State only the number of lines below where the word "lime" is found.

--- Data supplied Enclosed Below ---

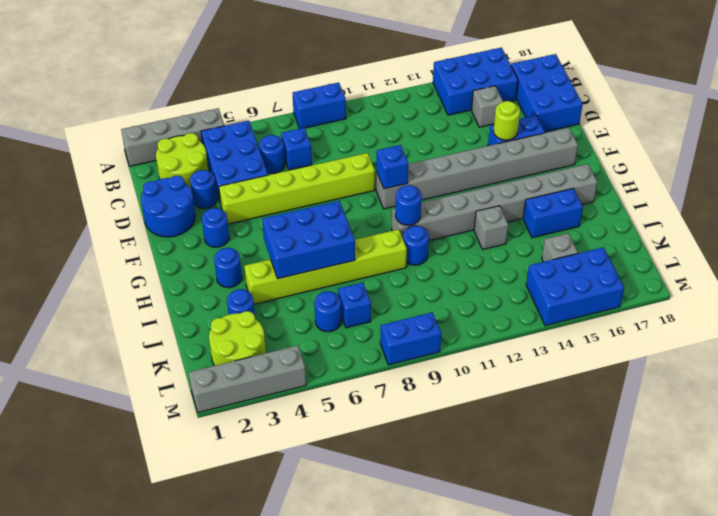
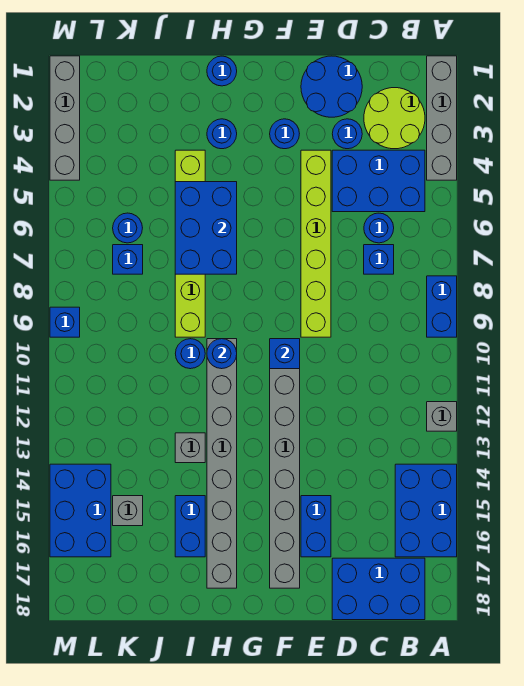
grey brick C15 level 1 -> grey brick A12 level 1
lime round brick E15 level 2 -> none
blue round brick J3 level 1 -> blue round brick H1 level 1
lime round brick K2:L3 level 1 -> none
blue brick M8:M9 level 1 -> blue brick M9 level 1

--- End of Enclosed Data supplied ---

> **Task result**:
2